__TASK REQUIREMENTS__. After locating the line that contains "white brick B4" in the listing below, write out that line and every following line exactly, with no other output.

__STORED DATA__.
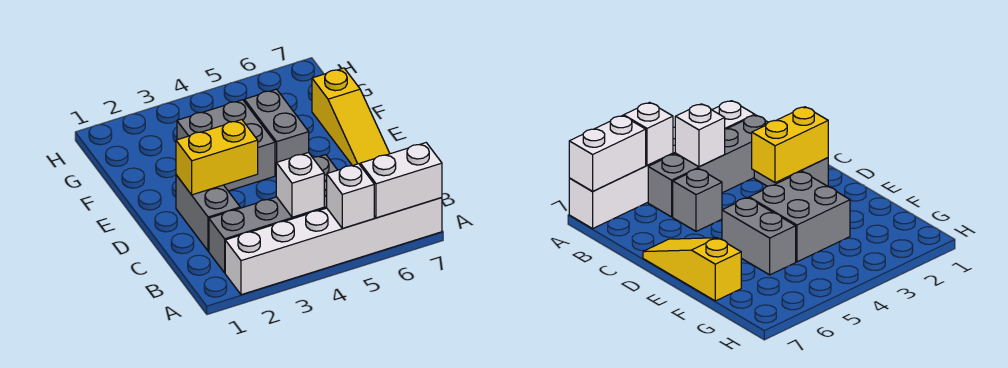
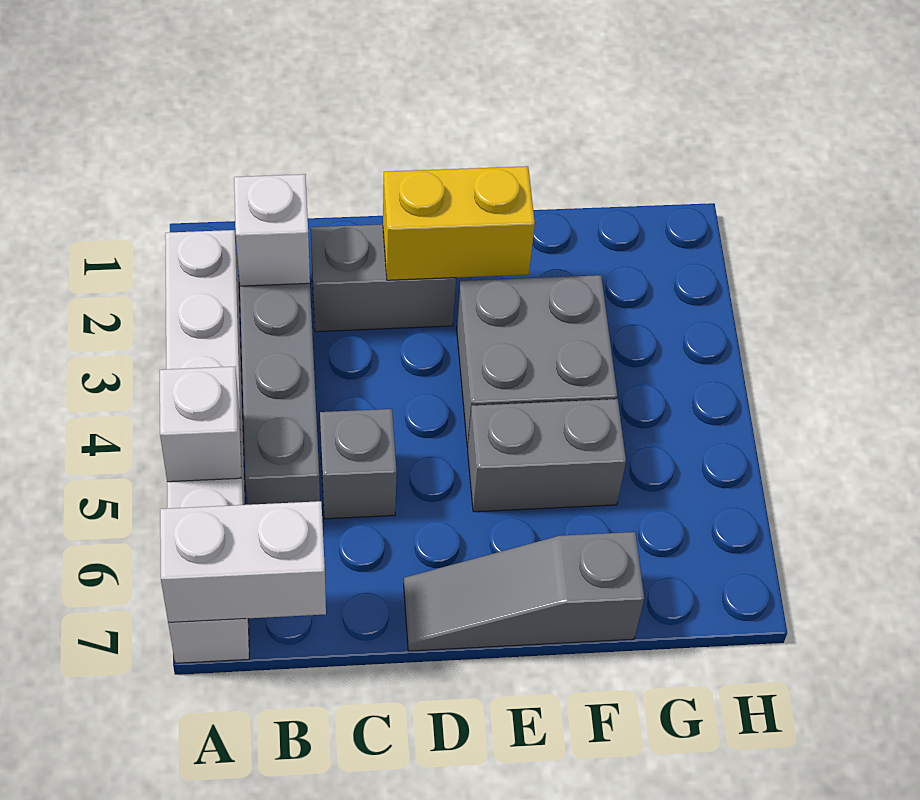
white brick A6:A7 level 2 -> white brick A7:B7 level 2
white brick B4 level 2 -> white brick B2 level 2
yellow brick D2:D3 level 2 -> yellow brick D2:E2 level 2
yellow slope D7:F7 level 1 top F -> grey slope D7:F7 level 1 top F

__FINAL ANSWER__.
white brick B4 level 2 -> white brick B2 level 2
yellow brick D2:D3 level 2 -> yellow brick D2:E2 level 2
yellow slope D7:F7 level 1 top F -> grey slope D7:F7 level 1 top F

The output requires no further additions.